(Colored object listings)
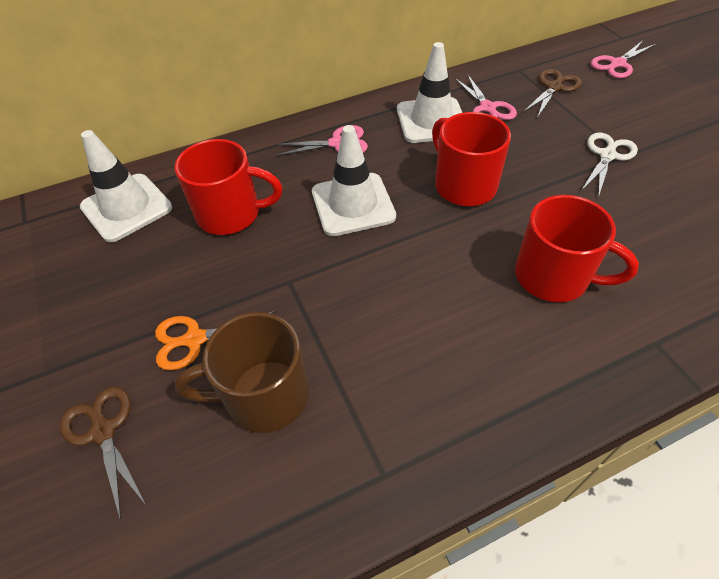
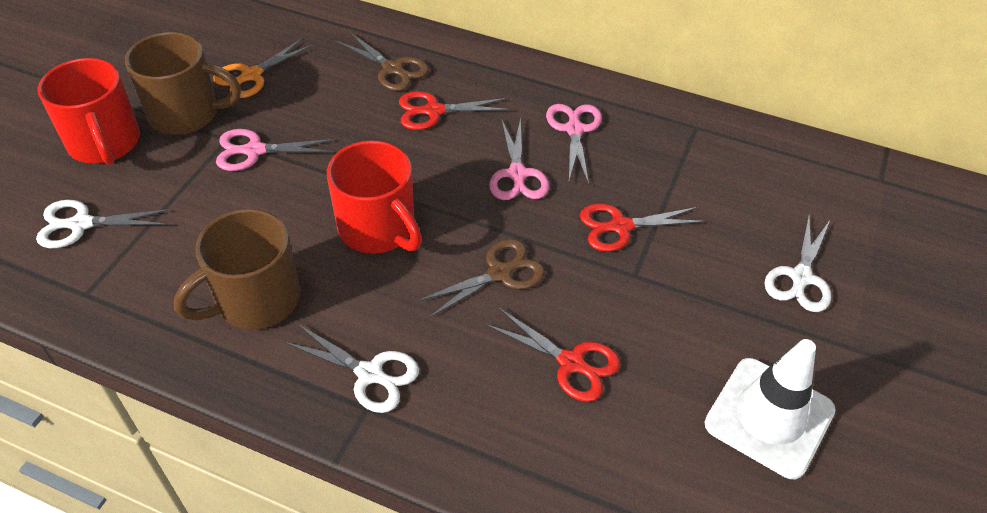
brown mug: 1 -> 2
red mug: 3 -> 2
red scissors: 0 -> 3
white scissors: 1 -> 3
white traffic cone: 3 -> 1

### What the task requires
Every record must be set down again exactly; pictures do not belong in the copy.

### Task solution
brown mug: 1 -> 2
red mug: 3 -> 2
red scissors: 0 -> 3
white scissors: 1 -> 3
white traffic cone: 3 -> 1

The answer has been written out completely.